• **PROMPT**: Reproduce each line of the entries that carries "primary".

• **Stored data entries**:

=== Begin Enclosure ===

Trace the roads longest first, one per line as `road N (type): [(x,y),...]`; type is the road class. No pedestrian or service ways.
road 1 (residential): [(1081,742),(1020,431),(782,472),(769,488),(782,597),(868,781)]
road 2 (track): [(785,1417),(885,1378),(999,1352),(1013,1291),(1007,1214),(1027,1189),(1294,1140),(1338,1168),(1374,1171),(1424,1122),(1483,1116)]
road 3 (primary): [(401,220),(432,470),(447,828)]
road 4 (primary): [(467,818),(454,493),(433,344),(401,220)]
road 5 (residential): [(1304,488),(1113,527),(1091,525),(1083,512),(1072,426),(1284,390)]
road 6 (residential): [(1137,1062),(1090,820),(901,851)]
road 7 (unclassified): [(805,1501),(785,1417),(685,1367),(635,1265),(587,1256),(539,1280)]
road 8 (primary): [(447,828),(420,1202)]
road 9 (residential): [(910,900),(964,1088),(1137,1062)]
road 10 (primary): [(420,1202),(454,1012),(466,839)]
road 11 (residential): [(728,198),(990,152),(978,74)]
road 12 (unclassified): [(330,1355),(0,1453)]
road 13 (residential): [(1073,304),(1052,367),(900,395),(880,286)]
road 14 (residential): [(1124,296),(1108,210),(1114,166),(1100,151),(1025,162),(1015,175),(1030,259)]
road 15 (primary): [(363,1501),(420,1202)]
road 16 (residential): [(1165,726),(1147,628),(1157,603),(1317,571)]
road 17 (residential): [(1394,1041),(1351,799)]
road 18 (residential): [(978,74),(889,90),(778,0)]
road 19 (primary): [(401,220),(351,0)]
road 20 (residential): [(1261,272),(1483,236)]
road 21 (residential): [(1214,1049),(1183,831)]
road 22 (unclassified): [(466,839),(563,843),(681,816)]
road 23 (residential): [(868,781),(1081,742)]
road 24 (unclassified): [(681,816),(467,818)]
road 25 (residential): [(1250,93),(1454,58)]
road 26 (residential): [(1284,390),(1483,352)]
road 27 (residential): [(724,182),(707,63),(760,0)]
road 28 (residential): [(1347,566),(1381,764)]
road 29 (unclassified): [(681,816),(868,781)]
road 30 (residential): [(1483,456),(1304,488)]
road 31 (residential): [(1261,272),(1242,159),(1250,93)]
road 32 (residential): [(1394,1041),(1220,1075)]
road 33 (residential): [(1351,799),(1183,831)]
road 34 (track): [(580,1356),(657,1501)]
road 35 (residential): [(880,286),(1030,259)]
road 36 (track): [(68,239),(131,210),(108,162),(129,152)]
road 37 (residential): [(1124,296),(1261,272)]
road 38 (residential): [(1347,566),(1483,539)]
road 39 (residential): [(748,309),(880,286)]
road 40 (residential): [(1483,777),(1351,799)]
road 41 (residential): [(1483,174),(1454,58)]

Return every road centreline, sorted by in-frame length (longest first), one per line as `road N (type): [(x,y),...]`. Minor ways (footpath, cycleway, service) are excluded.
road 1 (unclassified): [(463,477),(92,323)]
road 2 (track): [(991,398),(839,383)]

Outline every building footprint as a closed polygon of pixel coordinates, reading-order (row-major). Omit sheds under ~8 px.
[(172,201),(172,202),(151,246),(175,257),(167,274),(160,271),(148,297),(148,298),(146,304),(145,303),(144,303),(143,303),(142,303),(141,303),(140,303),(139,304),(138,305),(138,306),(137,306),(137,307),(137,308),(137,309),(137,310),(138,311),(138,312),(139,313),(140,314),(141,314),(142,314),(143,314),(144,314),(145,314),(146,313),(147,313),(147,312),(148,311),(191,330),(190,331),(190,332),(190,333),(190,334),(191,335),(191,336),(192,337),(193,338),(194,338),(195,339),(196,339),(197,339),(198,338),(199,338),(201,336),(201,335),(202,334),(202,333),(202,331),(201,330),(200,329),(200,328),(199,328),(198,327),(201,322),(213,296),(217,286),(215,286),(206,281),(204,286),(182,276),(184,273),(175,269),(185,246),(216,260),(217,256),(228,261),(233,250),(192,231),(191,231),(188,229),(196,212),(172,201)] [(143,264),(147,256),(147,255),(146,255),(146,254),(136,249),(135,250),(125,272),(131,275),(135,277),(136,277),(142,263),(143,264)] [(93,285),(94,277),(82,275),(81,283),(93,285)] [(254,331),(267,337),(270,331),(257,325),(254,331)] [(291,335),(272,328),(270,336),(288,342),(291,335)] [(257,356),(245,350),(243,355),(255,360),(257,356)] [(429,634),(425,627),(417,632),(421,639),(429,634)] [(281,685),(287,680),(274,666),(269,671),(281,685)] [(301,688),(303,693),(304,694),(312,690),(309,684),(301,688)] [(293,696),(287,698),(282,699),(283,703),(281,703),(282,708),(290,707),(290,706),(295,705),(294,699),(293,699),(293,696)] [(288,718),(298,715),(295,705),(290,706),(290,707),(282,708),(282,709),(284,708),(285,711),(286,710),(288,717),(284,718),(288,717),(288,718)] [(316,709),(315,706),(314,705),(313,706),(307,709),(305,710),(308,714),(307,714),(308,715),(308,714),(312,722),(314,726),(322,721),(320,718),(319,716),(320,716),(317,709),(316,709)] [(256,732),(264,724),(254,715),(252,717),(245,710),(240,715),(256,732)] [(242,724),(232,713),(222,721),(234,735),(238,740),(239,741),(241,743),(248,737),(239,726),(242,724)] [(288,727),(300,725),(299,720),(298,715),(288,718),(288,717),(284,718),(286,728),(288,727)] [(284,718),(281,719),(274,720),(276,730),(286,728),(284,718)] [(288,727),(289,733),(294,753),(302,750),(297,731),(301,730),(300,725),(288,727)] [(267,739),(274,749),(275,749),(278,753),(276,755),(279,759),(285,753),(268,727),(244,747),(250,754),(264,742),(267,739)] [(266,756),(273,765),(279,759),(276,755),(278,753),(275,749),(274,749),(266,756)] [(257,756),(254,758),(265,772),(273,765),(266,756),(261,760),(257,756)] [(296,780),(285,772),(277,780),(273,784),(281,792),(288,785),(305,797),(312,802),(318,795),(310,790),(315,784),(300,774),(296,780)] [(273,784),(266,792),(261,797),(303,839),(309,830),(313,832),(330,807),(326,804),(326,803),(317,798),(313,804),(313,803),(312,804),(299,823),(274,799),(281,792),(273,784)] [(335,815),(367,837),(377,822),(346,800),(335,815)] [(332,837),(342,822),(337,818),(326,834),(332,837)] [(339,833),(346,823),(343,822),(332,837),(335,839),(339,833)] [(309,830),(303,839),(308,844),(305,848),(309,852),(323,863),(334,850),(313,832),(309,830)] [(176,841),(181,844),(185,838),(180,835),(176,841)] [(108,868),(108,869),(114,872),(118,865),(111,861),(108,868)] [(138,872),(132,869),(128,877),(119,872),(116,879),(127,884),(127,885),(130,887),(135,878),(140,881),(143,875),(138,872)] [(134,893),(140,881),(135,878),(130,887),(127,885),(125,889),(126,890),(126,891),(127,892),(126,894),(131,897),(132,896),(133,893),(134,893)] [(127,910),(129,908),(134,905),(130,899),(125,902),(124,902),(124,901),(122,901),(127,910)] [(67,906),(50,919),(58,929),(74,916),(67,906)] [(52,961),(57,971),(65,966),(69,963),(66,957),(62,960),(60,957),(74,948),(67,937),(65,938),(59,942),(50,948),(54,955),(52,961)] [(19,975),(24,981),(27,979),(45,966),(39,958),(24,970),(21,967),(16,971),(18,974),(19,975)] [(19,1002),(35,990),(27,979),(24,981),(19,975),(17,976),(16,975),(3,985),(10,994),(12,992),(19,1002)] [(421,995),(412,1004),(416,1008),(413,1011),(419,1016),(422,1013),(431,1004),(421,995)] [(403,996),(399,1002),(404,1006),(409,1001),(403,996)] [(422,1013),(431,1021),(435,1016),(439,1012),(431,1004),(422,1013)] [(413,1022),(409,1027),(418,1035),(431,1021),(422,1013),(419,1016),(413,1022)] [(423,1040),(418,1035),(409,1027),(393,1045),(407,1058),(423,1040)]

=== End Enclosure ===

• **RESULT OF THIS TASK**:
road 3 (primary): [(401,220),(432,470),(447,828)]
road 4 (primary): [(467,818),(454,493),(433,344),(401,220)]
road 8 (primary): [(447,828),(420,1202)]
road 10 (primary): [(420,1202),(454,1012),(466,839)]
road 15 (primary): [(363,1501),(420,1202)]
road 19 (primary): [(401,220),(351,0)]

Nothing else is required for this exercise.